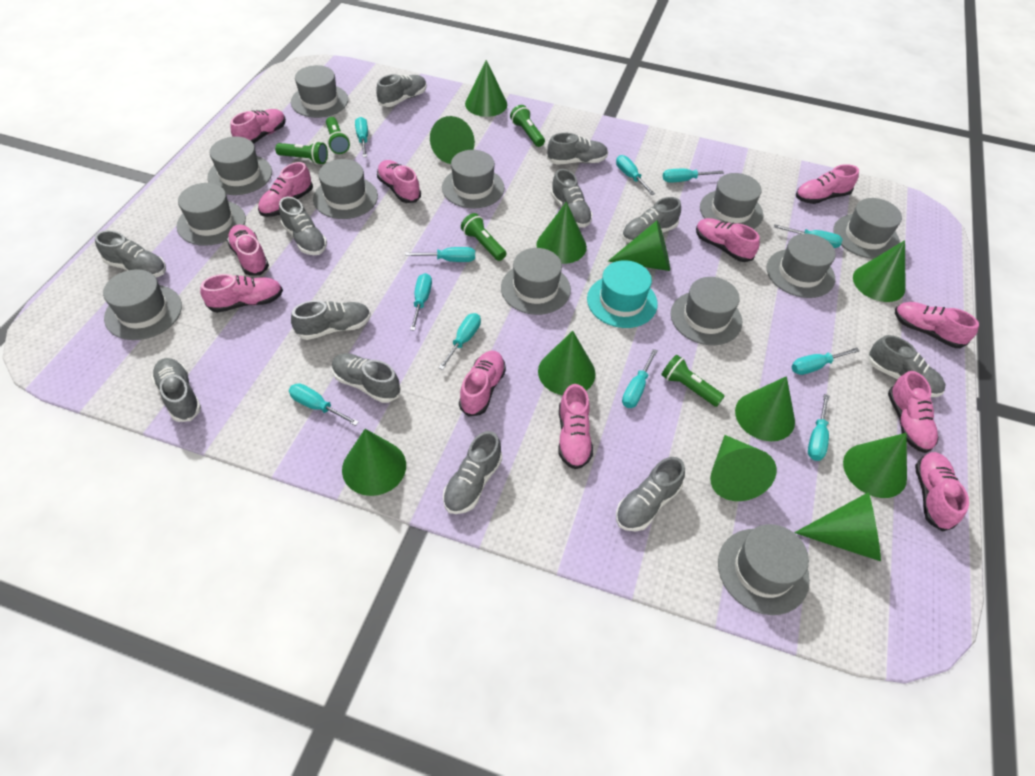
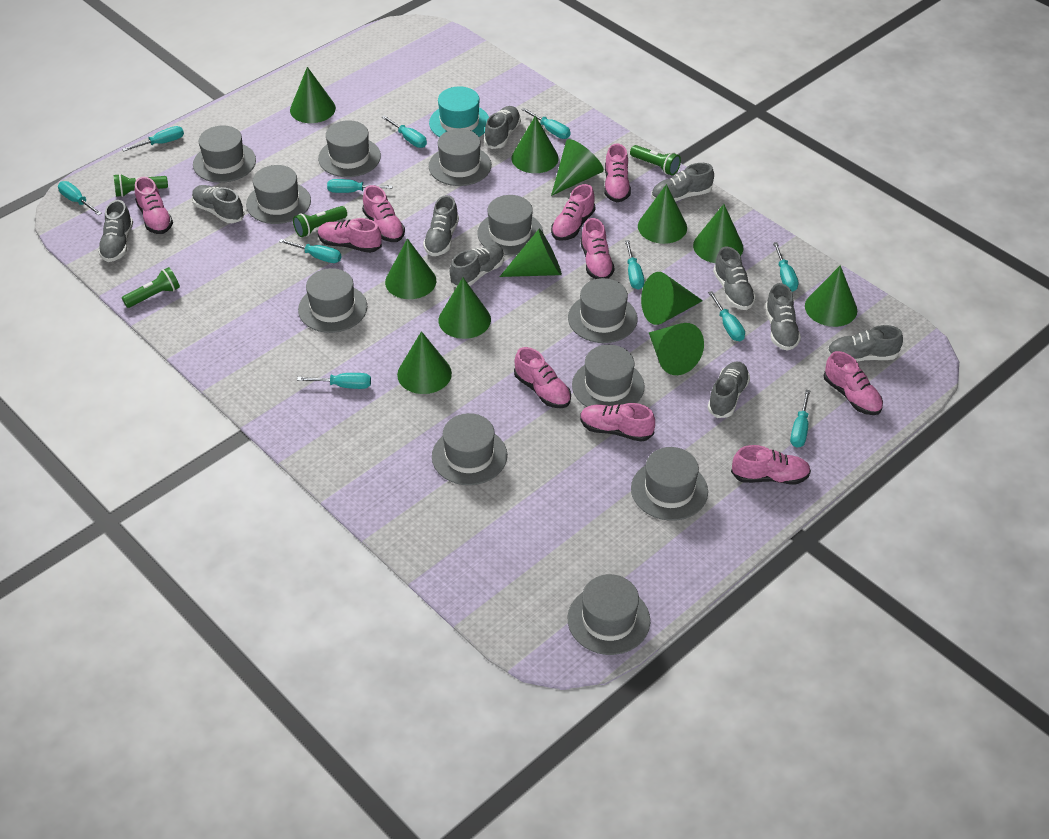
green cone: 11 -> 12
green flashlight: 5 -> 4
grey hat: 12 -> 11
grey shoe: 12 -> 10
pink shoe: 12 -> 10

* TASK TO COMPLETE *
With the images excluded, reproduce the data above precisely as written.

* RESULT FOR THIS TASK *
green cone: 11 -> 12
green flashlight: 5 -> 4
grey hat: 12 -> 11
grey shoe: 12 -> 10
pink shoe: 12 -> 10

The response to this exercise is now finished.